* [Materials provided]:
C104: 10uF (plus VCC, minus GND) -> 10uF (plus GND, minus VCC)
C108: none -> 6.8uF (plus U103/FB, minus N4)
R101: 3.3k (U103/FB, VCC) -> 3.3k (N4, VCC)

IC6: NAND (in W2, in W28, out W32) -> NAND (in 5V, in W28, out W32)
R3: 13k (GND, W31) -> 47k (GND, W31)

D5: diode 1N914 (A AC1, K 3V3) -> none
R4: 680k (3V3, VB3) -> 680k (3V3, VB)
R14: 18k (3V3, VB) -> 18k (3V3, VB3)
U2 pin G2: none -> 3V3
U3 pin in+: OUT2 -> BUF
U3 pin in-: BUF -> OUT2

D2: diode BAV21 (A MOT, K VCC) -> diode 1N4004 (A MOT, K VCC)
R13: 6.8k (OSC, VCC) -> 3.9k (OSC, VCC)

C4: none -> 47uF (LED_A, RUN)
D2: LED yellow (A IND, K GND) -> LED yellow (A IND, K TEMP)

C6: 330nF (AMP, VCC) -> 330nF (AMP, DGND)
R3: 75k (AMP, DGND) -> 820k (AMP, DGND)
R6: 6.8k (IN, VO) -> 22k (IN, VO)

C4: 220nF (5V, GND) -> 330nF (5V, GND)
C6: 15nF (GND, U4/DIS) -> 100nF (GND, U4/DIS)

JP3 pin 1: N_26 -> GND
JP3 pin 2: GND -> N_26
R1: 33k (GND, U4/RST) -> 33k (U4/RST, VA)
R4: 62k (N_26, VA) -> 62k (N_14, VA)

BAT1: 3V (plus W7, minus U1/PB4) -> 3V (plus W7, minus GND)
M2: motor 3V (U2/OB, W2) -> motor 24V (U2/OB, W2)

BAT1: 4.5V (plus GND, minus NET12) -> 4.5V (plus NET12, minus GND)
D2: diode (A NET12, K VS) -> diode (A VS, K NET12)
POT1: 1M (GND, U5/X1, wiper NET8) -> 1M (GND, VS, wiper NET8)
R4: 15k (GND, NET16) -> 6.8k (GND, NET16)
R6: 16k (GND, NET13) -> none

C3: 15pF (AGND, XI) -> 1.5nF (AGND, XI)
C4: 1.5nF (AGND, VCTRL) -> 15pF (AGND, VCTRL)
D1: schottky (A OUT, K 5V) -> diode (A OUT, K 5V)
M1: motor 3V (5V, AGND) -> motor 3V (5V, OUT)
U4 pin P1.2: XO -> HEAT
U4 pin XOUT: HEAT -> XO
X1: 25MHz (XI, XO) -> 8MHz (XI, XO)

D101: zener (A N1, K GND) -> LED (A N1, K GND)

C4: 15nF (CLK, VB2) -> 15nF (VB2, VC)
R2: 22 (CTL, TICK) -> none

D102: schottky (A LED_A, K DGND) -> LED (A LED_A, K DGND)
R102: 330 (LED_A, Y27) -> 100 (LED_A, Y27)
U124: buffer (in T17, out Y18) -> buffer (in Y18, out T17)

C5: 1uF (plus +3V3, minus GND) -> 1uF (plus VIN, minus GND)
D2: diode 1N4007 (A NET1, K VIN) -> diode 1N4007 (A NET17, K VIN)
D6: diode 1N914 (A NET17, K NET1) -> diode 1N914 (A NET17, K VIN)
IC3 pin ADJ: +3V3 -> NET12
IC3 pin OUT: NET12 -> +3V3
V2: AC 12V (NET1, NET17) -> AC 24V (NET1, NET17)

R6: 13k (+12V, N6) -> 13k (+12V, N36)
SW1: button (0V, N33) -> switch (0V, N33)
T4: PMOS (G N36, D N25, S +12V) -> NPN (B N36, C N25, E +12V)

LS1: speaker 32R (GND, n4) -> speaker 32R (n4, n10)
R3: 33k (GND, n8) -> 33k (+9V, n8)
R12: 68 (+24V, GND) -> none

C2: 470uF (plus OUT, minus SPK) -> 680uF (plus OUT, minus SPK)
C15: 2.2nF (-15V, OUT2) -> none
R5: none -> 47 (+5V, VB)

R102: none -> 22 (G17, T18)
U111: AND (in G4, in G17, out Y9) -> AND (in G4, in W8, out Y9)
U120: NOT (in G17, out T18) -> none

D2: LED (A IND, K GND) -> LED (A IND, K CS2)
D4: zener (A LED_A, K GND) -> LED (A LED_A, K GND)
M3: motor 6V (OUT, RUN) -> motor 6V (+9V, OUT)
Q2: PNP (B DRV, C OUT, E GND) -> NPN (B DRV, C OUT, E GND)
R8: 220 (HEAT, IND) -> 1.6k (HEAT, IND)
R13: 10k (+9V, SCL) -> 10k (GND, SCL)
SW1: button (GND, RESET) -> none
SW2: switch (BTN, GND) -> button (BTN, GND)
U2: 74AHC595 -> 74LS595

* [Instructions for the task]: Lines with "zener": copy every one of them from the listing above.

* [Problem solution]:
D101: zener (A N1, K GND) -> LED (A N1, K GND)
D4: zener (A LED_A, K GND) -> LED (A LED_A, K GND)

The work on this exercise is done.